(Before-and-after scene images)
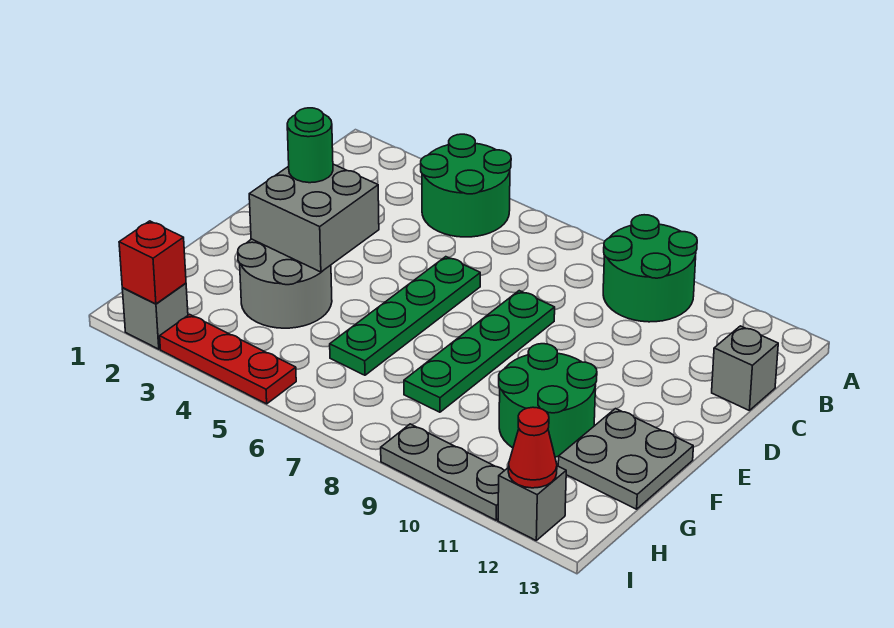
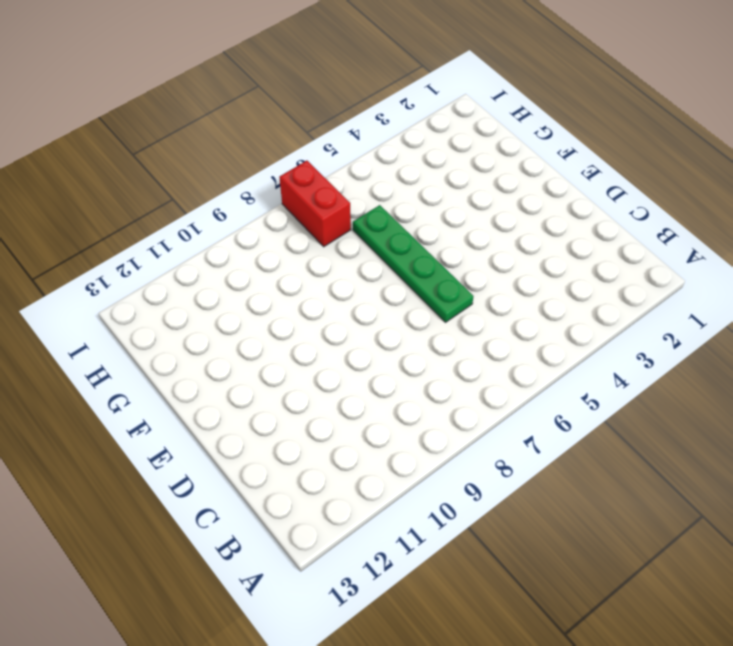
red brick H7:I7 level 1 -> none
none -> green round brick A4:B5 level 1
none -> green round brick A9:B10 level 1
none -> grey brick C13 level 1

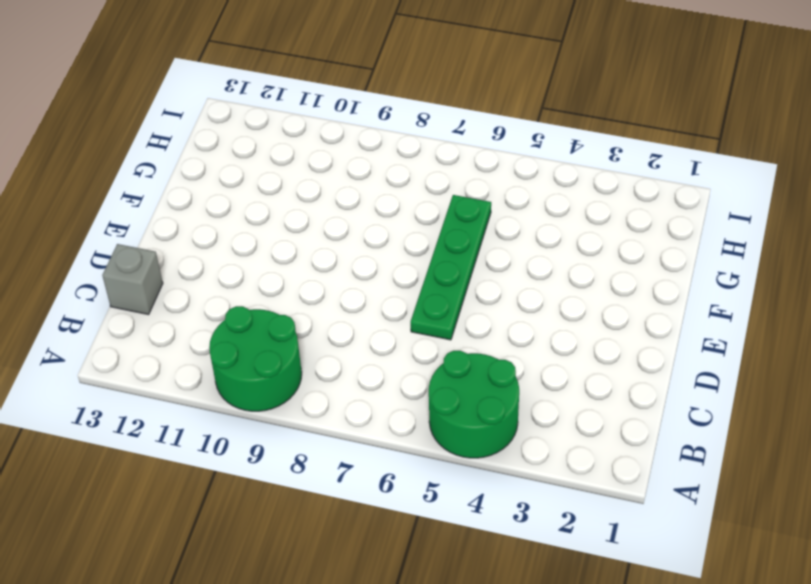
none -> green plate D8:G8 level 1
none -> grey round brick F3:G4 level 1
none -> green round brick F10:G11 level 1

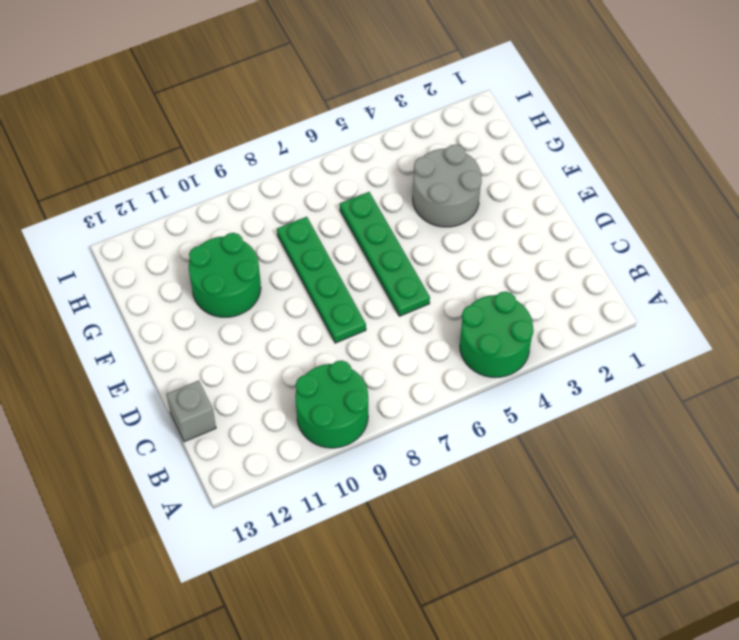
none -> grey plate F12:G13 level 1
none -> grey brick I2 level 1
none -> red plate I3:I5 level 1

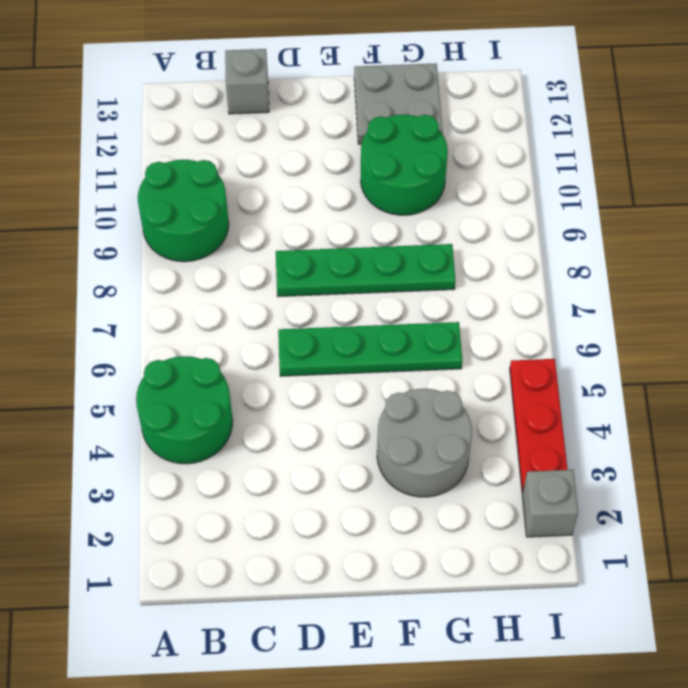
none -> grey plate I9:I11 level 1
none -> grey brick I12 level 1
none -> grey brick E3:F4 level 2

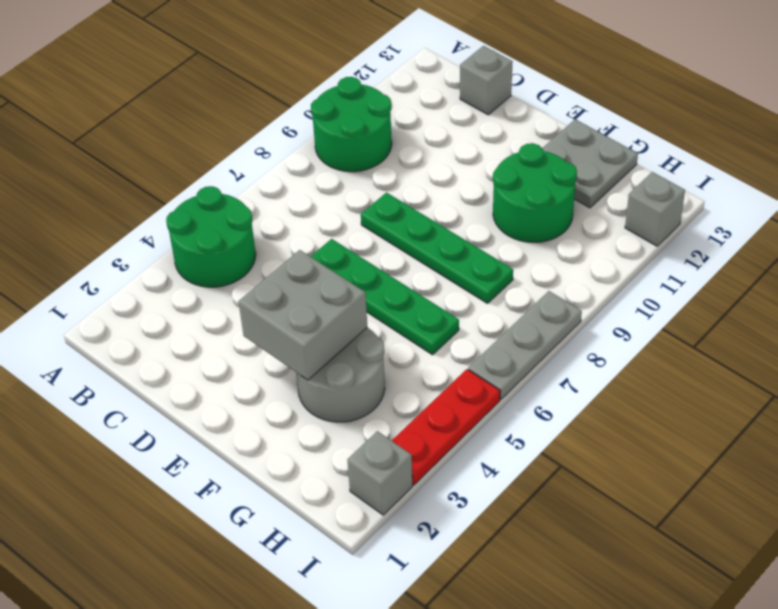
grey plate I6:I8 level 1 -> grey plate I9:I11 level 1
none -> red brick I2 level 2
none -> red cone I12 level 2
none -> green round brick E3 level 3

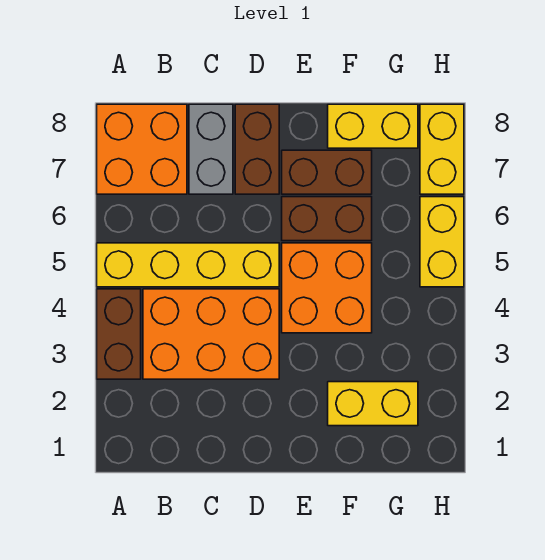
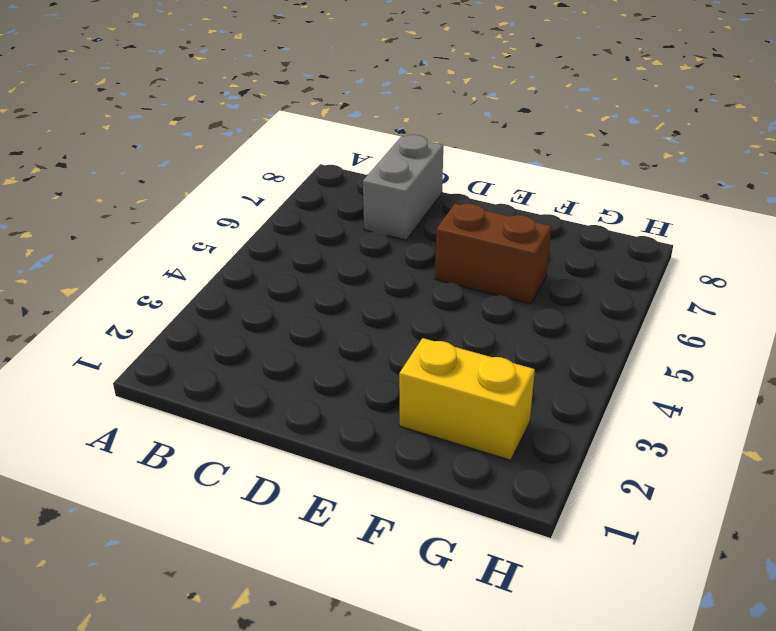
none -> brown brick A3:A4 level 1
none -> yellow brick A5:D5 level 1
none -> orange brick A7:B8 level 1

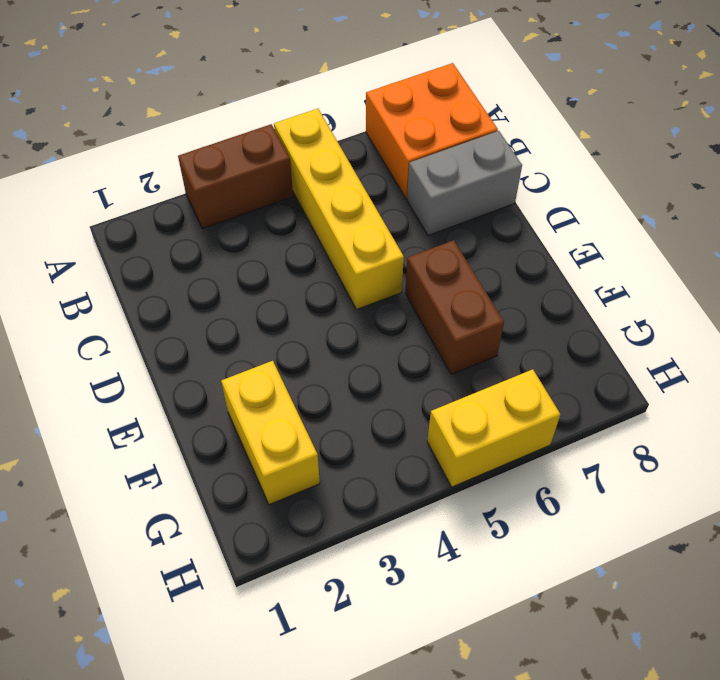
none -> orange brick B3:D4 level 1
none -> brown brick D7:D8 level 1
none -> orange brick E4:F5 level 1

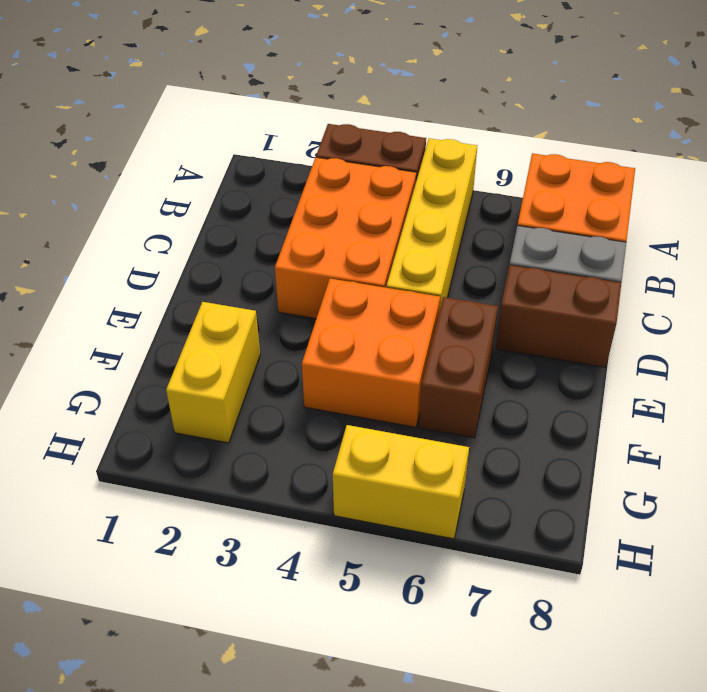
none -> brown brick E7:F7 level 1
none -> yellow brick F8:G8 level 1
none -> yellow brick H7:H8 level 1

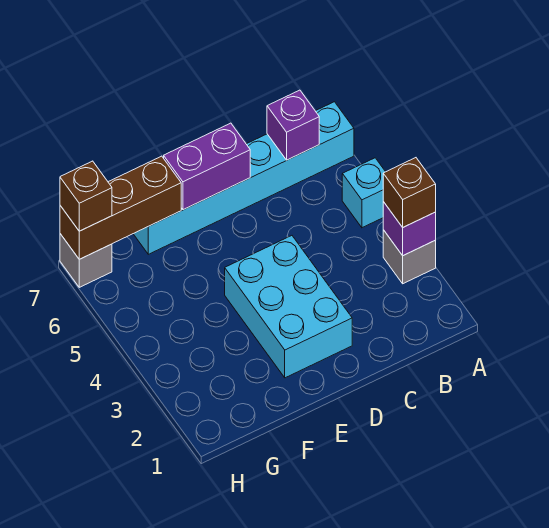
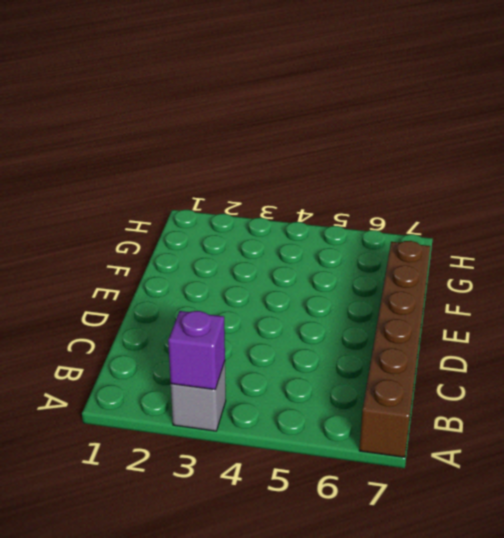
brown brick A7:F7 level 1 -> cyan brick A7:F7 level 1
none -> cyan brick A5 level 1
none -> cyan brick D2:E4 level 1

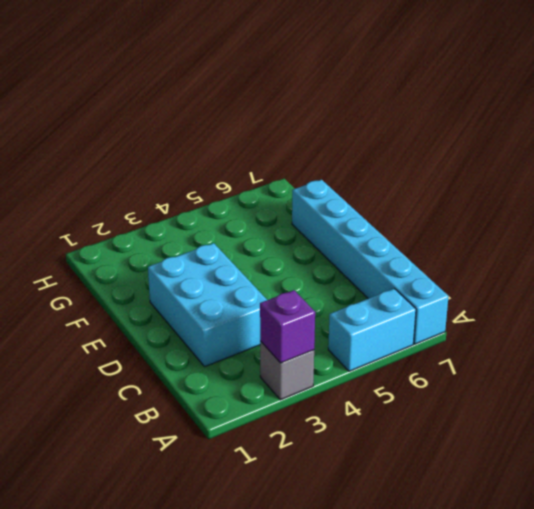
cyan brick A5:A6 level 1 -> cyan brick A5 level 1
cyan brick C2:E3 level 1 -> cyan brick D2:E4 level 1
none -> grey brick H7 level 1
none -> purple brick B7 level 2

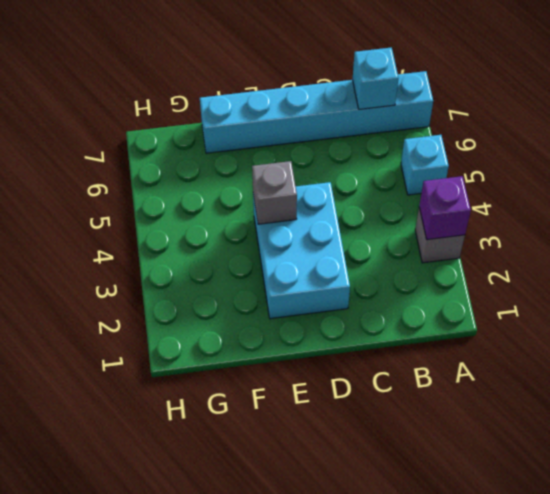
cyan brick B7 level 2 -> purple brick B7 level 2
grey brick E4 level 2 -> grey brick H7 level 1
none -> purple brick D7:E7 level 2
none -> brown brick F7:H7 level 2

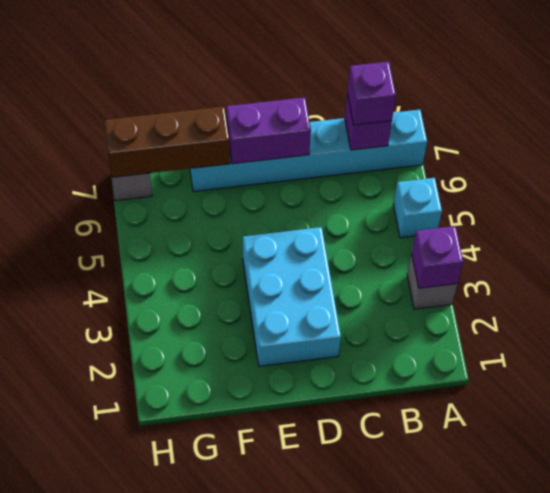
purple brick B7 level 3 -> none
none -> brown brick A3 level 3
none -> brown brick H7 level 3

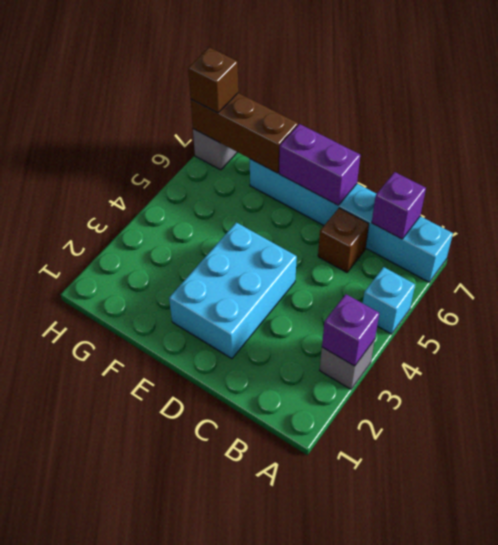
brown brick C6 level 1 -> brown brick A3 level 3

◆ WHAT THIS TASK INVOLVES: The answer is the lines above from the one with "none -> purple brick B7 level 2" to the one with "none -> brown brick A3 level 3", set down exactly, with no pictures.

◆ RESULT OF THE EXERCISE:
none -> purple brick B7 level 2

cyan brick B7 level 2 -> purple brick B7 level 2
grey brick E4 level 2 -> grey brick H7 level 1
none -> purple brick D7:E7 level 2
none -> brown brick F7:H7 level 2

purple brick B7 level 3 -> none
none -> brown brick A3 level 3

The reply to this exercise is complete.